<<<<

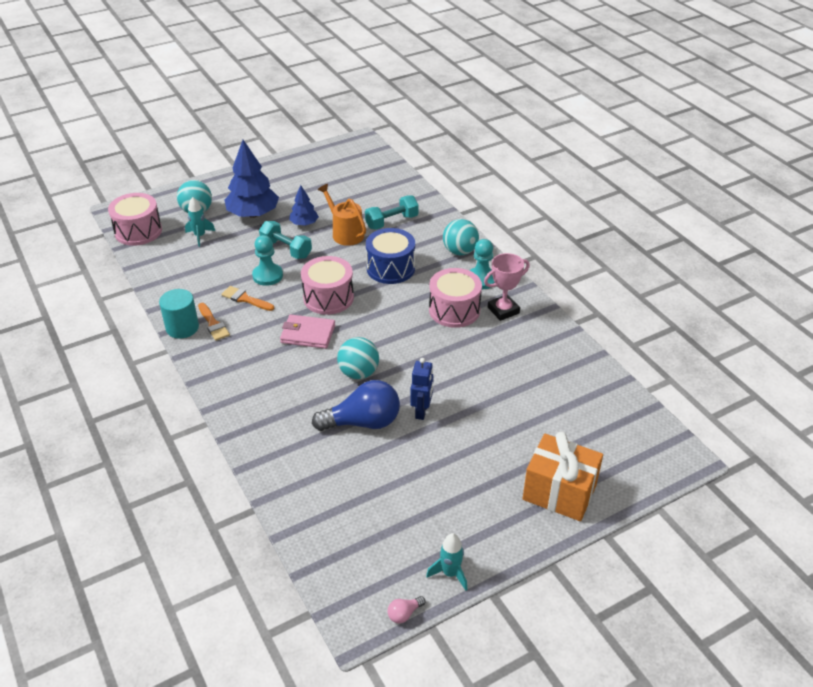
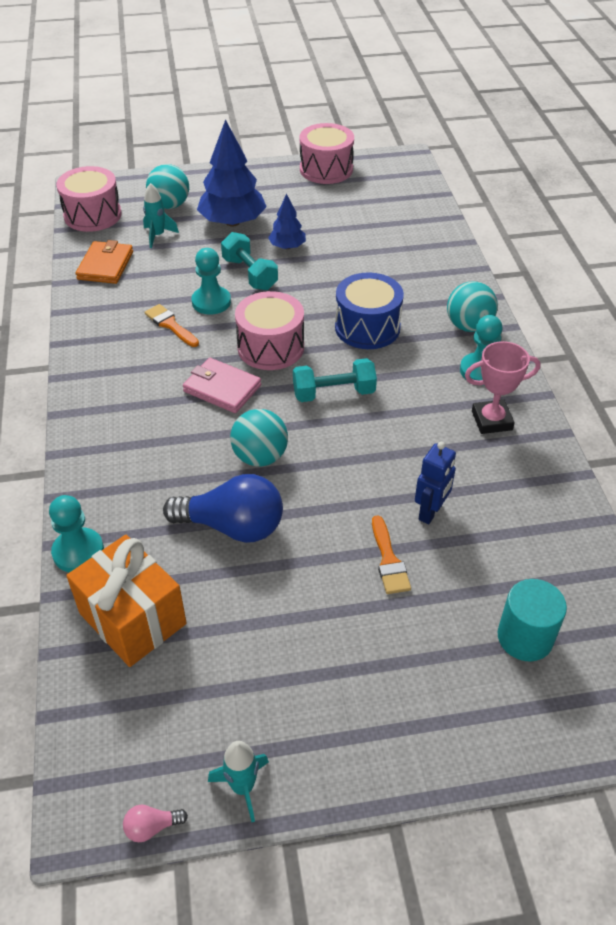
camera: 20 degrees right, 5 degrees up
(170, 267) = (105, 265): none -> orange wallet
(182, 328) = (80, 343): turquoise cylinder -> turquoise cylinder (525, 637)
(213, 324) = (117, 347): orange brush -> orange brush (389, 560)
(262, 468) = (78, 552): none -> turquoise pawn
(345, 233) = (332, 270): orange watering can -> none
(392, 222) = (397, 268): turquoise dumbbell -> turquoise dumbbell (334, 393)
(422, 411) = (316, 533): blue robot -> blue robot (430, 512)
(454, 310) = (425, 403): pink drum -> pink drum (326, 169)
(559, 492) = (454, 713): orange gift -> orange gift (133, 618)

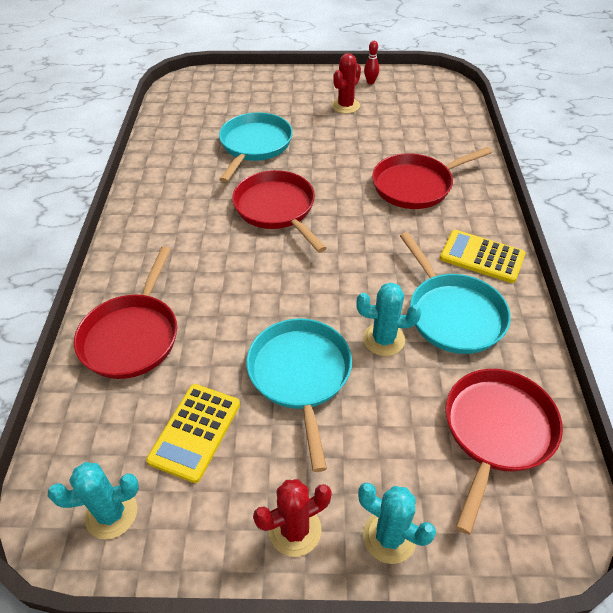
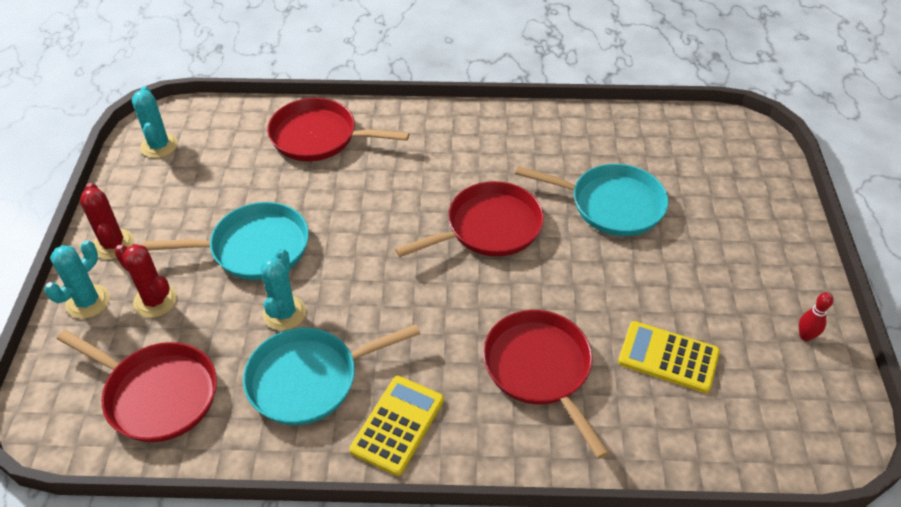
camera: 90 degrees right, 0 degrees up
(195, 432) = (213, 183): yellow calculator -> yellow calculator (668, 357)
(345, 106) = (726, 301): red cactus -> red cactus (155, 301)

>>>>

## ACTIVITY
The records above need to be printed in full and exactly, without any of the pictures.

## ANSWER TO THIS EXERCISE
camera: 20 degrees right, 5 degrees up
(170, 267) = (105, 265): none -> orange wallet
(182, 328) = (80, 343): turquoise cylinder -> turquoise cylinder (525, 637)
(213, 324) = (117, 347): orange brush -> orange brush (389, 560)
(262, 468) = (78, 552): none -> turquoise pawn
(345, 233) = (332, 270): orange watering can -> none
(392, 222) = (397, 268): turquoise dumbbell -> turquoise dumbbell (334, 393)
(422, 411) = (316, 533): blue robot -> blue robot (430, 512)
(454, 310) = (425, 403): pink drum -> pink drum (326, 169)
(559, 492) = (454, 713): orange gift -> orange gift (133, 618)

camera: 90 degrees right, 0 degrees up
(195, 432) = (213, 183): yellow calculator -> yellow calculator (668, 357)
(345, 106) = (726, 301): red cactus -> red cactus (155, 301)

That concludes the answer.